**What to do**
Count the lines in the entries below that contain the string "kern", matching case exactly. Reply with the number alone.

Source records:
....

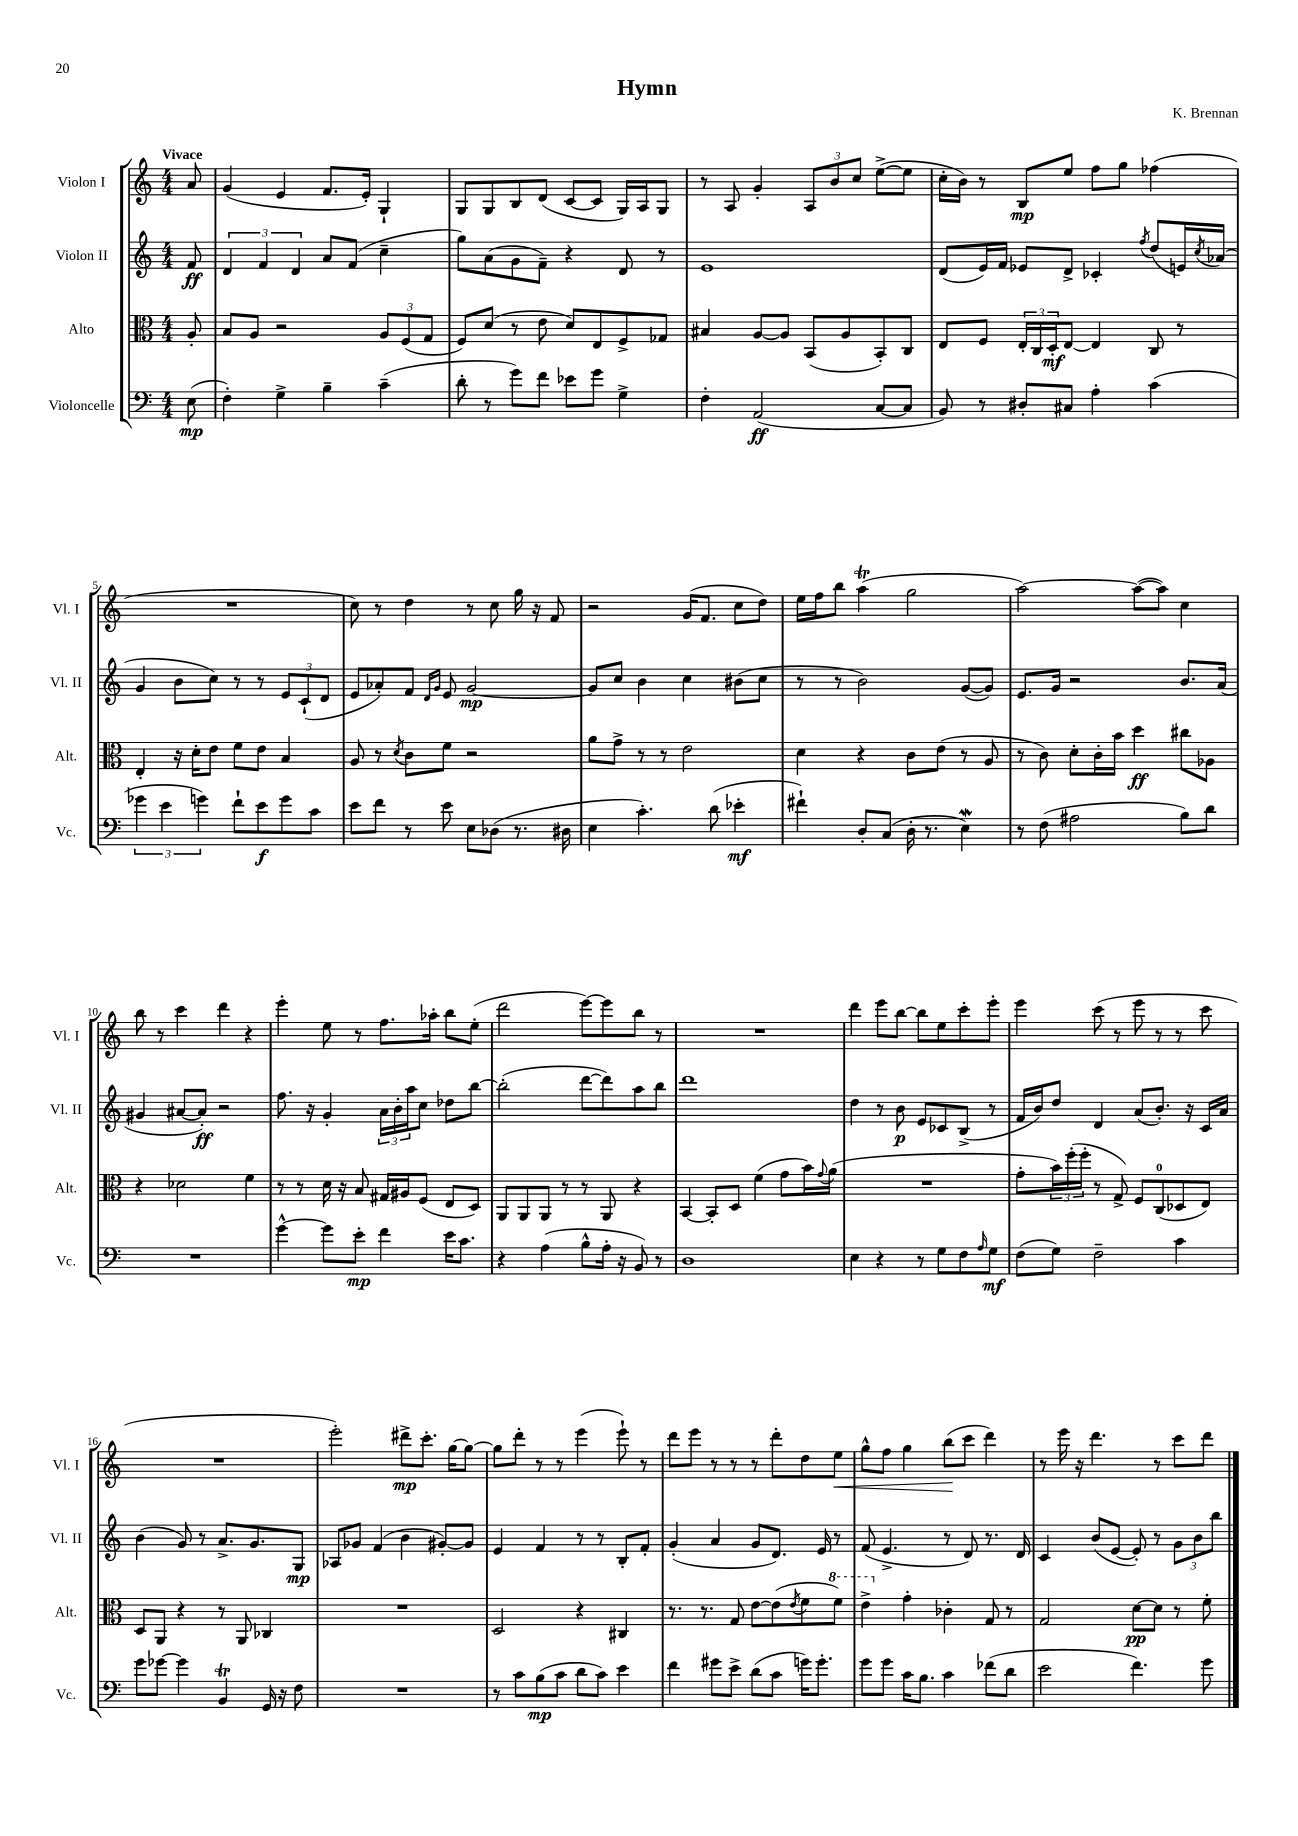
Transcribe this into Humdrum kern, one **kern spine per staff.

**kern	**kern	**kern	**kern
*staff4	*staff3	*staff2	*staff1
*clefF4	*clefC3	*clefG2	*clefG2
*k[]	*k[]	*k[]	*k[]
*M4/4	*M4/4	*M4/4	*M4/4
(8E\	8A'/	8f/	8a/
=	=	=	=
4F'\)	8B/L	6d/	(4g/
.	8A/J	.	.
.	.	6f/	.
4G^\	2r	.	4e/
.	.	6d/	.
4B~\	.	8a/L	8.f/L
.	.	(8f/J	.
.	.	.	16e'/Jk)
(4c~\	12A/L	4cc~\	4G`/
.	(12F/	.	.
.	12G/J	.	.
=	=	=	=
8d'\	8F/L)	8gg\L)	8G/L
8r	(8d/J	(8a\	8G/
8g\L)	8r	8g\	8B/
8f\J	8e\	8f~\J)	(8d/J
8e-\L	8d/L)	4r	[8c/L
8g\J	8E/	.	8c/]J
4G^\	8F^/	8d/	16G/LL)
.	.	.	16A/J
.	8G-/J	8r	8G/J
=	=	=	=
4F'\	4B#/	1e	8r
.	.	.	8A/
(2AA/	[8A/L	.	4g'/
.	8A/]J	.	.
.	(8BB/L	.	12A/L
.	.	.	12b/
.	8A/	.	.
.	.	.	12cc/J
[8C/L	8BB'/)	.	([8ee^\L
8C/]J	8C/J	.	8ee\]J
=	=	=	=
8BB/)	8E/L	(8d/L	16cc'\LL
.	.	.	16b\JJ)
8r	8F/J	16e/L)	8r
.	.	16f/JJ	.
8D#'/L	24E'/LL	8e-/L	8B/L
.	24C/	.	.
.	24D'/J	.	.
8C#/J	[8E/J	8d^/J	8ee/J
4A'\	4E/]	4c-'/	8ff\L
.	.	.	8gg\J
.	.	8qff/	.
(4c\	8C/	(8dd/L	(4ff-\
.	8r	16e/L)	.
.	.	8qcc/	.
.	.	(16a-/JJ	.
=	=	=	=
6g-\	4E'/	4g/	1r
6e\	.	.	.
.	16r	8b\L	.
.	16d'\LK	.	.
6g\)	.	.	.
.	8e\J	8cc\J)	.
8f`\L	8f\L	8r	.
8e\	8e\J	8r	.
8g\	4B/	12e/L	.
.	.	(12c`/	.
8c\J	.	.	.
.	.	12d/J	.
=	=	=	=
8e\L	8A/	8e/L	8cc\)
8f\J	8r	8a-'/)	8r
.	8qd/	.	.
8r	8c\L	8f/J	4dd\
.	.	16qqd/LL	.
.	.	16qqg/JJ	.
8e\	8f\J	8e/	.
8E\L	2r	[2g/	8r
(8D-\J	.	.	8cc\
8.r	.	.	16gg\
.	.	.	16r
.	.	.	8f/
16D#\	.	.	.
=	=	=	=
4E\	8a\L	8g/]L	2r
.	8g^\J	8cc/J	.
4.c'\)	8r	4b\	.
.	8r	.	.
.	2e\	4cc\	(16g/LK
.	.	.	8.f/J
(8d\	.	.	.
4e-'\	.	(8b#\L	8cc\L
.	.	8cc\J	8dd\J)
=	=	=	=
4f#`\)	4d\	8r	16ee\LL
.	.	.	16ff\J
.	.	8r	8bb\J
8D'/L	4r	2b\)	(4aa\
(8C/J	.	.	.
16D'\	8c\L	.	2gg\
8.r	.	.	.
.	(8e\J	.	.
4E\)	8r	([8g/L	.
.	8A/	8g/]J)	.
=	=	=	=
8r	8r	8.e/L	[2aa\)
(8F\	8c\)	.	.
.	.	16g/Jk	.
2A#\	8d'\L	2r	.
.	16c'\L	.	.
.	16b\JJ	.	.
.	4dd\	.	(8aa\_L
.	.	.	8aa\]J)
8B\L)	8cc#\L	8.b/L	4cc\
8d\J	8A-\J	.	.
.	.	(16a/Jk	.
=	=	=	=
1r	4r	4g#/	8bb\
.	.	.	8r
.	2d-\	[8a#/L	4ccc\
.	.	8a#'/]J)	.
.	.	2r	4ddd\
.	4f\	.	4r
=	=	=	=
[4g^^\	8r	8.ff\	4eee'\
.	8r	.	.
.	.	16r	.
8g\]L	16d\	4g'/	8ee\
.	16r	.	.
8e'\J	8B/	.	8r
4f\	16G#/LL	24a\LL	8.ff\L
.	.	24b'\	.
.	16A#/J	.	.
.	.	24aa\J	.
.	(8F/J	8cc\J	.
.	.	.	16aa-'\Jk
16e\LK	8E/L	8dd-\L	8bb\L
8.c\J	.	.	.
.	8D/J)	[8bb\J	(8ee'\J
=	=	=	=
4r	8AA/L	(2bb'\]	2ddd\
.	8AA/	.	.
(4A\	8AA/J	.	.
.	8r	.	.
8B^^\L	8r	[8ddd\L	[8eee\L)
16A'\Jk	8AA/	8ddd\])	8eee\]
16r	.	.	.
8BB/)	4r	8aa\	8bb\J
8r	.	8bb\J	8r
=	=	=	=
1D	[4BB/	1ddd	1r
.	8BB'/]L	.	.
.	8D/J	.	.
.	(4f\	.	.
.	8g\L	.	.
.	16b\L)	.	.
.	8qqg/	.	.
.	(16a\JJ	.	.
=	=	=	=
4E\	1r	4dd\	4ddd\
4r	.	8r	8eee\L
.	.	8b\	[8bb\J
8r	.	8e/L	8bb\]L
8G\L	.	8c-/	8ee\
8F\	.	(8B^/J	8ccc'\
16qqA/	.	.	.
8G\J	.	8r	8eee'\J
=	=	=	=
(8F\L	8g'\L	16f/LL	4eee\
.	.	16b/J)	.
8G\J)	24b\L)	8dd/J	.
.	(24ff'\	.	.
.	24ff'\JJ	.	.
2F~\	8r	4d/	(8ccc\
.	8G^/)	.	8r
.	8F/L	(8a/L	8eee\
.	(8C/	8.b'/J)	8r
4c\	8D-/	.	8r
.	.	16r	.
.	8E/J)	16c/LL	8ccc\
.	.	16a/JJ	.
=	=	=	=
8g\L	8D/L	(4b\	1r
[8g-\J	8AA/J	.	.
4g-\]	4r	8g/)	.
.	.	8r	.
4BB/	8r	8.a^/L	.
.	8AA/	.	.
.	.	8.g/	.
16GG/	4C-/	.	.
16r	.	.	.
8F\	.	8G/J	.
=	=	=	=
1r	1r	8A-/L	2eee'\)
.	.	8g-/J	.
.	.	(4f/	.
.	.	4b\	8ddd#^\L
.	.	.	8.ccc'\J
.	.	[8g#'/L)	.
.	.	.	[16gg\LK
.	.	8g#/]J	8gg\_J
=	=	=	=
8r	2D/	4e/	8gg\]L
8c\L	.	.	8ddd'\J
(8B\	.	4f/	8r
8c\J	.	.	8r
8d\L	4r	8r	(4eee\
8c\J)	.	8r	.
4e\	4C#/	8B'/L	8eee`\)
.	.	8f'/J	8r
=	=	=	=
4f\	8.r	(4g'/	8ddd\L
.	.	.	8eee\J
.	8.r	.	.
8g#\L	.	4a/	8r
8e^\J	8G/	.	8r
(8d\L	[8e\L	8g/L	8r
8c\J	(8e\]	8.d/J)	8ddd'\L
.	8qe/	.	.
16g\LK)	8f\	.	8dd\
8.g'\J	.	16e/	.
.	8ff\J)	8r	8ee\J
=	=	=	=
8g\L	4ee^\	(8f/	8gg^^\L
8g\J	.	4.e^/	8ff\J
16c\LK	4g'\	.	4gg\
8.B\J	.	.	.
4c\	4c-'\	8r	(8bb\L
.	.	8d/)	8ccc\J
(8f-\L	8G/	8.r	4ddd\)
8d\J	8r	.	.
.	.	16d/	.
=	=	=	=
2e\	2G/	4c/	8r
.	.	.	16eee\
.	.	.	16r
.	.	(8b/L	4.ddd\
.	.	[8e/J	.
4.f\)	[8d\L	8e'/])	.
.	8d\]J	8r	8r
.	8r	12g\L	8ccc\L
.	.	12b\	.
8g\	8f'\	.	8ddd\J
.	.	12bb\J	.
==	==	==	==
*-	*-	*-	*-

....

**Result**
2